_Your goal_.
Starting with the first line of the data that follows, transcribe every line verbatim until the line containing "199, 398, 260)" has been transcribed.

(Object transformation records)

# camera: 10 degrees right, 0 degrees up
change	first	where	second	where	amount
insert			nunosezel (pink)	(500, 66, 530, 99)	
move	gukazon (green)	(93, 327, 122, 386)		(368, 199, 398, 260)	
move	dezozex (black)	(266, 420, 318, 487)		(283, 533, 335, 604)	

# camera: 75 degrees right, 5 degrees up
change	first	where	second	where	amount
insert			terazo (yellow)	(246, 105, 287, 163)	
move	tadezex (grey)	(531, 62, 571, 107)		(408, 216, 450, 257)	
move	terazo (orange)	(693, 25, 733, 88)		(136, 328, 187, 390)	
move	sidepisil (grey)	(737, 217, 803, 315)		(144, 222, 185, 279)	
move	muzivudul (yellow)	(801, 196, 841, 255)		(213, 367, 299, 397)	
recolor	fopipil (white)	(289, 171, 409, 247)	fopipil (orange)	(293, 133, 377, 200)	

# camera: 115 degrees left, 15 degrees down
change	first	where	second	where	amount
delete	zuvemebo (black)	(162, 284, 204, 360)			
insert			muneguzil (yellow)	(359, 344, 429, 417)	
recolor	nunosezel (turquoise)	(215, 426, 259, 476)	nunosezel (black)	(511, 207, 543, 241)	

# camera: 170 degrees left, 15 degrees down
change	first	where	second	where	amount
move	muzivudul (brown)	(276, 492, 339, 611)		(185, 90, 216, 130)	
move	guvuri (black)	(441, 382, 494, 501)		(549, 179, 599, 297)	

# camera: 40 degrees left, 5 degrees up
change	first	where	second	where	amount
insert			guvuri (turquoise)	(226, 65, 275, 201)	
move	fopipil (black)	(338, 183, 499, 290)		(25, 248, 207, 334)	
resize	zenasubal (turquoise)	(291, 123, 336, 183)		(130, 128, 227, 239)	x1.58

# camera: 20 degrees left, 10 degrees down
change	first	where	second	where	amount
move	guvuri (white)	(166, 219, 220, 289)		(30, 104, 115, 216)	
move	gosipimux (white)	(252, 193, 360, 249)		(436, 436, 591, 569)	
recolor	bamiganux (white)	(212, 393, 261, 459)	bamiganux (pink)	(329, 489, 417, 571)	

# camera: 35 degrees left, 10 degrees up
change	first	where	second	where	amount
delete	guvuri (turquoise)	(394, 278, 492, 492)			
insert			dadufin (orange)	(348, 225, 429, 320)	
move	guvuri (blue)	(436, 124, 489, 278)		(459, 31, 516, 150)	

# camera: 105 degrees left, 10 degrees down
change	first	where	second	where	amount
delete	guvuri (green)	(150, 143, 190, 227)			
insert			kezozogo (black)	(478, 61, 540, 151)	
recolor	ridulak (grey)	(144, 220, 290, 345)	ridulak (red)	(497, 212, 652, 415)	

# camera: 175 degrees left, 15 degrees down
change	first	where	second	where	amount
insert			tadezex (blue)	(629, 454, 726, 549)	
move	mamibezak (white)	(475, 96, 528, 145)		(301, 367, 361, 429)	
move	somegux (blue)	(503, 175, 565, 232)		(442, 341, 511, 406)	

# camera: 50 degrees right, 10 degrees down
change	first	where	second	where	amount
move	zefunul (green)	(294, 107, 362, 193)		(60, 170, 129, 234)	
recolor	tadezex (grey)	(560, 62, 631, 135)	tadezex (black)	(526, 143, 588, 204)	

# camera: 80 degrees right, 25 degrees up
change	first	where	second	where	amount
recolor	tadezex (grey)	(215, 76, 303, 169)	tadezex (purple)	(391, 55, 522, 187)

_Answer below_.
# camera: 10 degrees right, 0 degrees up
change	first	where	second	where	amount
insert			nunosezel (pink)	(500, 66, 530, 99)	
move	gukazon (green)	(93, 327, 122, 386)		(368, 199, 398, 260)	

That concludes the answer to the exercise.